Records from a collection:
■ ■ ■ ■ ■ ■ ■

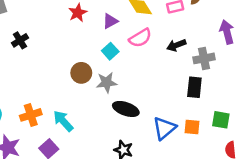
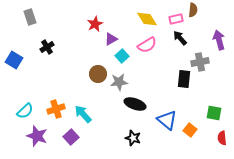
purple triangle: (110, 21) -> (111, 39), moved
black arrow: (176, 45) -> (180, 38), moved, turned 70
black rectangle: (194, 87) -> (184, 79), moved
orange square: (192, 127) -> (190, 130), moved, turned 32
blue triangle: (164, 128) -> (167, 120), turned -40

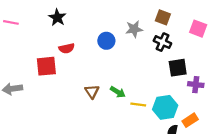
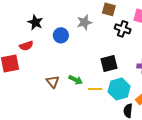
black star: (57, 17) -> (35, 22), moved
black cross: (162, 42) -> (123, 29), moved
black square: (178, 68) -> (109, 63), moved

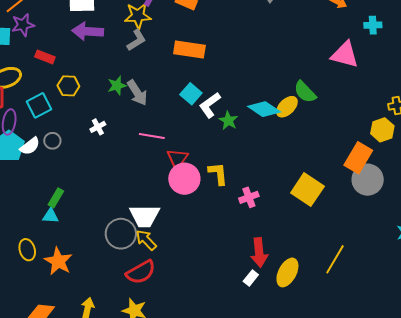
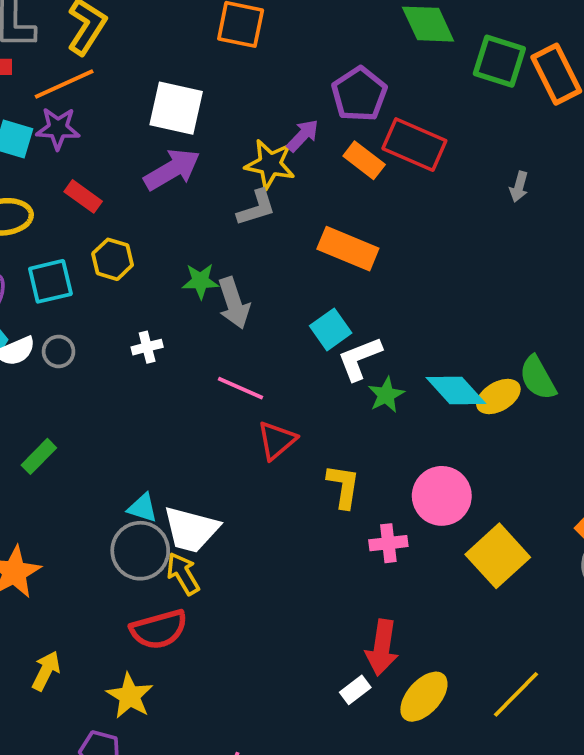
purple arrow: (88, 31) -> (172, 170), turned 132
pink circle: (184, 179) -> (442, 496), moved
cyan triangle: (50, 216) -> (143, 508), moved

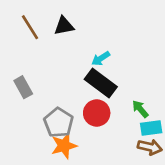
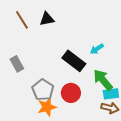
cyan arrow: (101, 59) -> (97, 49), moved
green arrow: (140, 109) -> (103, 80), size x1.6
red circle: (97, 113) -> (71, 93), moved

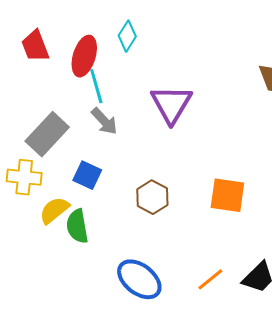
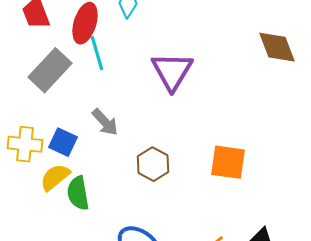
gray arrow: (104, 121) -> (105, 122), moved
gray rectangle: (47, 134) -> (50, 70), moved
blue square: (87, 175) -> (63, 142), moved

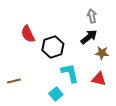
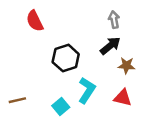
red semicircle: (28, 34) -> (35, 21), moved
cyan L-shape: (70, 73) -> (87, 90), turned 45
cyan square: (56, 94) -> (61, 106), moved

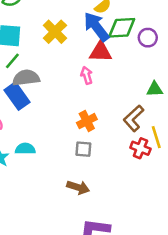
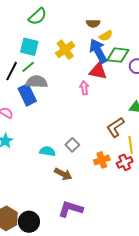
orange cross: (87, 121) -> (102, 160), moved
red cross: (140, 148) -> (125, 162), moved, turned 35
cyan semicircle: (25, 149) -> (47, 151), moved
gray square: (83, 149) -> (72, 145), turned 32

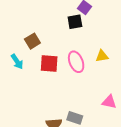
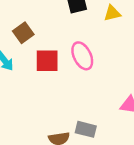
yellow triangle: (102, 56) -> (112, 13), moved

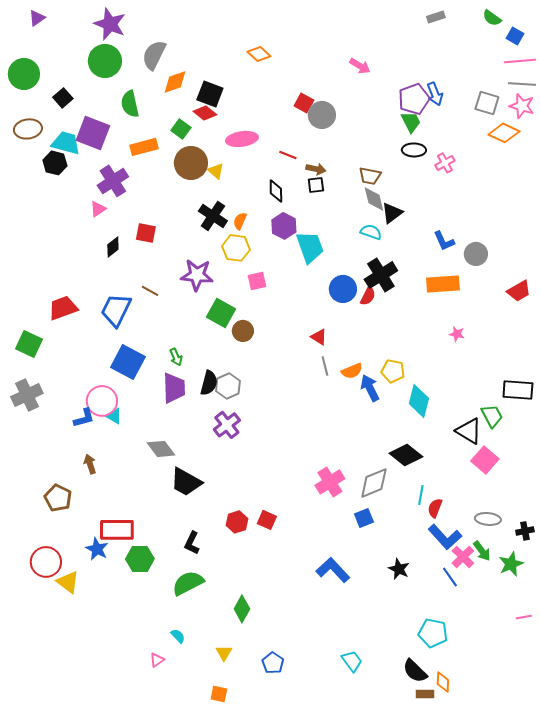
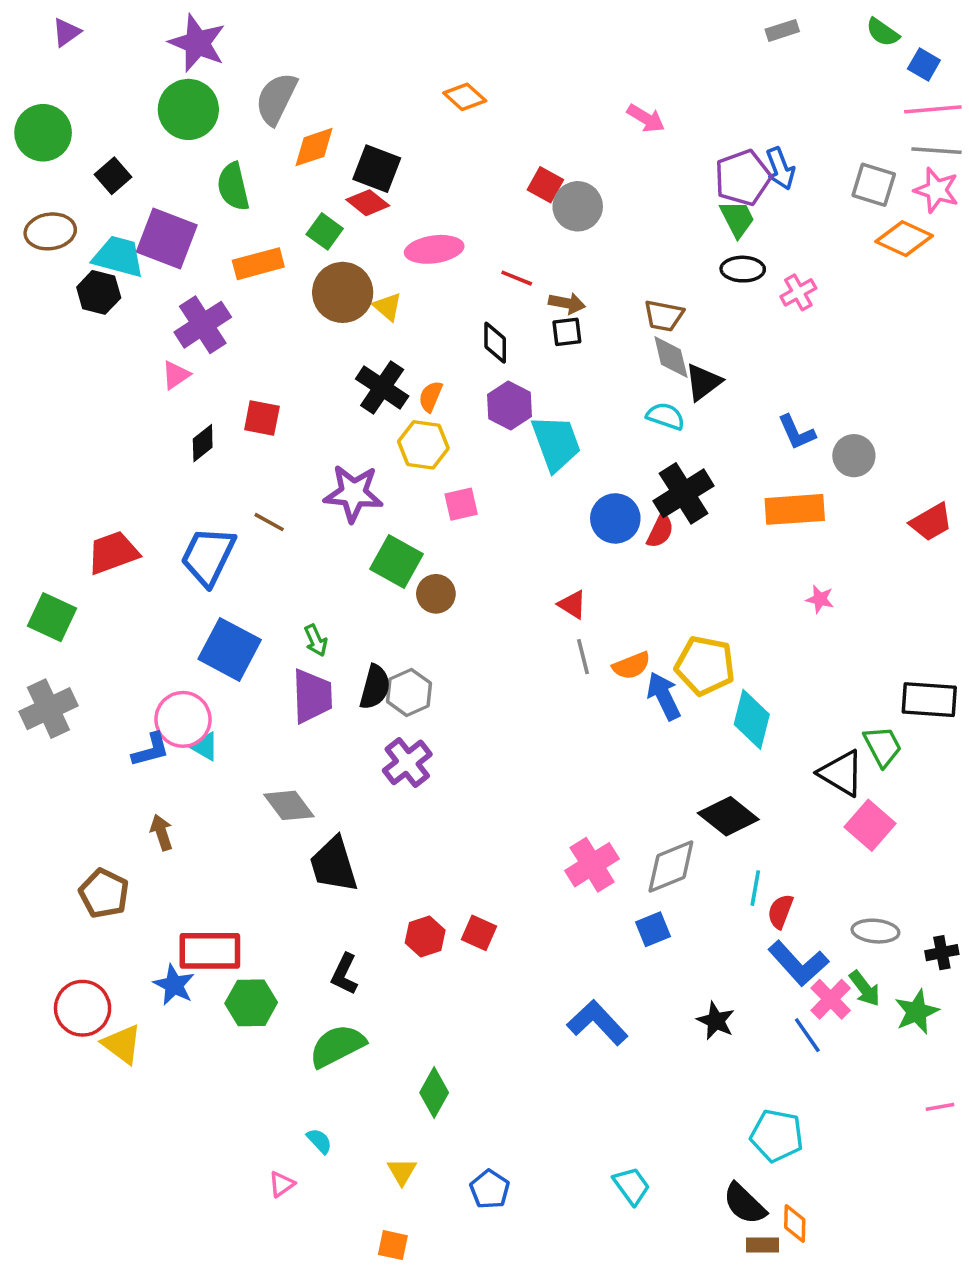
yellow pentagon: (393, 371) -> (705, 666), size x1.4
black trapezoid: (186, 482) -> (334, 865), turned 44

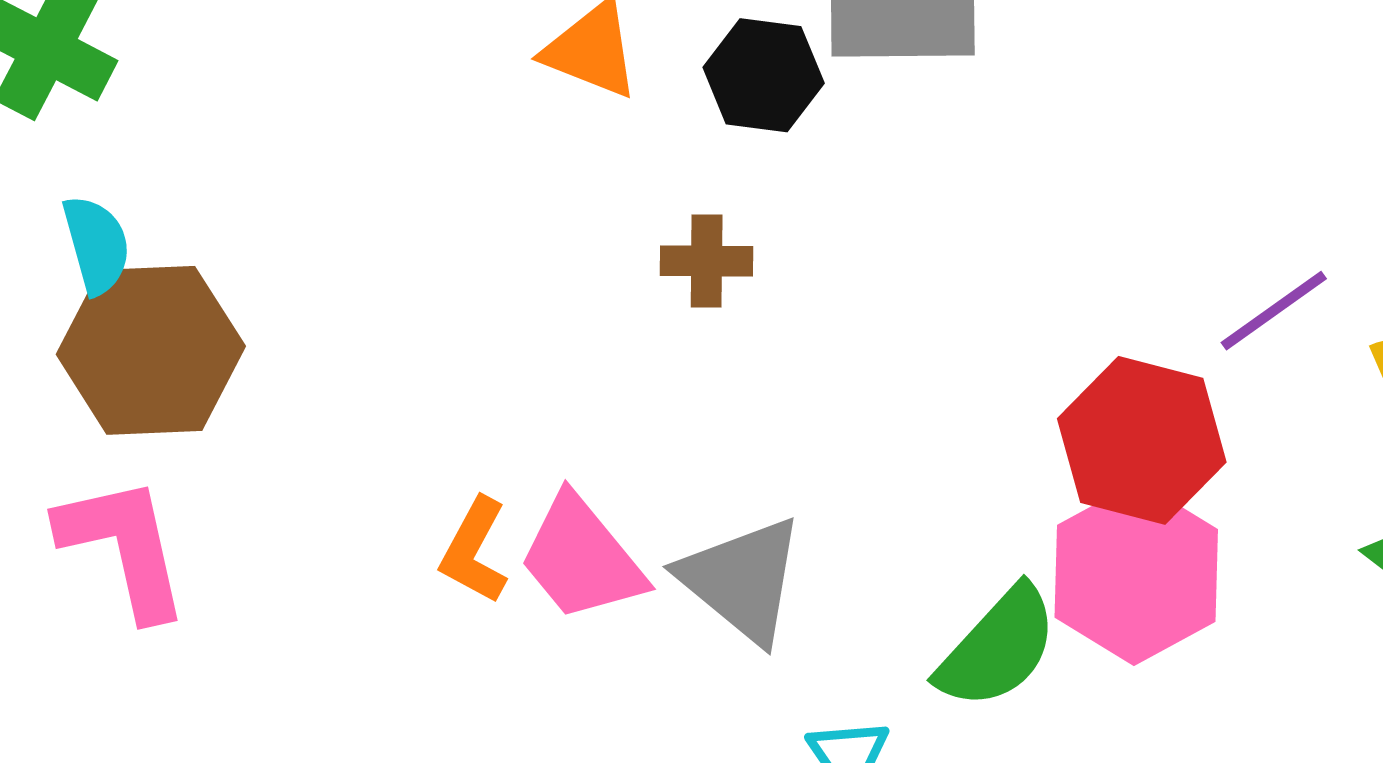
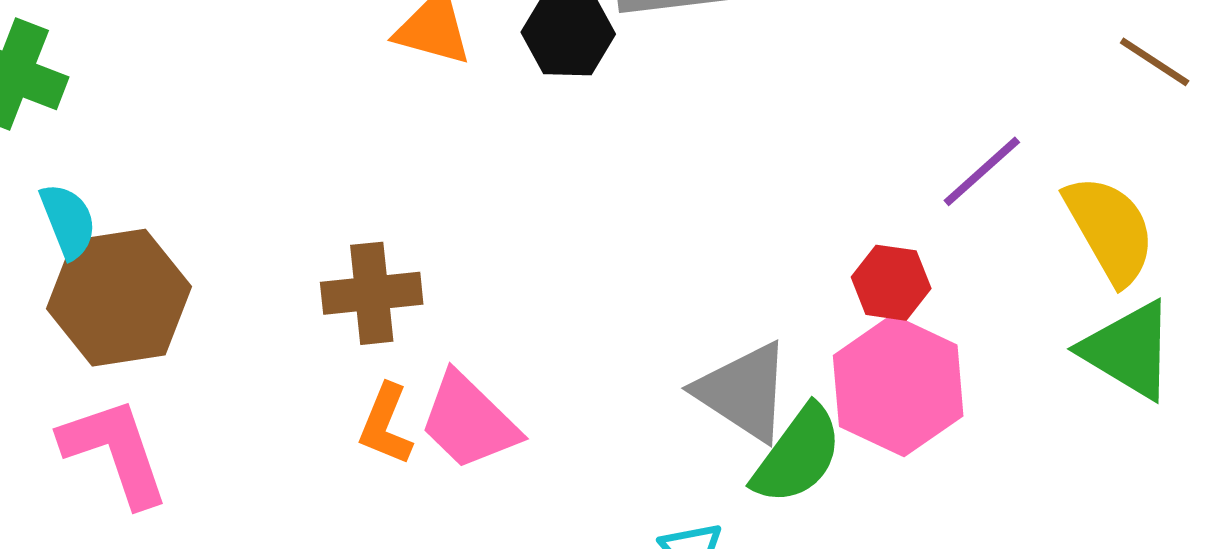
brown cross: (707, 261) -> (372, 293), moved, size x1.4
red hexagon: (1142, 440) -> (891, 283), size x0.6
gray triangle: (742, 580) -> (744, 392), moved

■ ■ ■ ■ ■ ■ ■

*Work to complete*: Transcribe the records word for word and include no pictures.

*Response to this task*:
purple triangle: (110, 21) -> (111, 39), moved
black arrow: (176, 45) -> (180, 38), moved, turned 70
black rectangle: (194, 87) -> (184, 79), moved
orange square: (192, 127) -> (190, 130), moved, turned 32
blue triangle: (164, 128) -> (167, 120), turned -40

black star: (57, 17) -> (35, 22), moved
black cross: (162, 42) -> (123, 29), moved
black square: (178, 68) -> (109, 63), moved

purple arrow: (88, 31) -> (172, 170), turned 132
pink circle: (184, 179) -> (442, 496), moved
cyan triangle: (50, 216) -> (143, 508), moved

cyan arrow: (101, 59) -> (97, 49), moved
green arrow: (140, 109) -> (103, 80), size x1.6
red circle: (97, 113) -> (71, 93), moved

gray arrow: (104, 121) -> (105, 122), moved
gray rectangle: (47, 134) -> (50, 70), moved
blue square: (87, 175) -> (63, 142), moved

red semicircle: (28, 34) -> (35, 21), moved
cyan L-shape: (70, 73) -> (87, 90), turned 45
cyan square: (56, 94) -> (61, 106), moved

orange cross: (87, 121) -> (102, 160), moved
red cross: (140, 148) -> (125, 162), moved, turned 35
cyan semicircle: (25, 149) -> (47, 151), moved
gray square: (83, 149) -> (72, 145), turned 32

yellow triangle: (102, 56) -> (112, 13), moved

yellow pentagon: (393, 371) -> (705, 666), size x1.4
black trapezoid: (186, 482) -> (334, 865), turned 44

brown cross: (707, 261) -> (372, 293), moved, size x1.4
red hexagon: (1142, 440) -> (891, 283), size x0.6
gray triangle: (742, 580) -> (744, 392), moved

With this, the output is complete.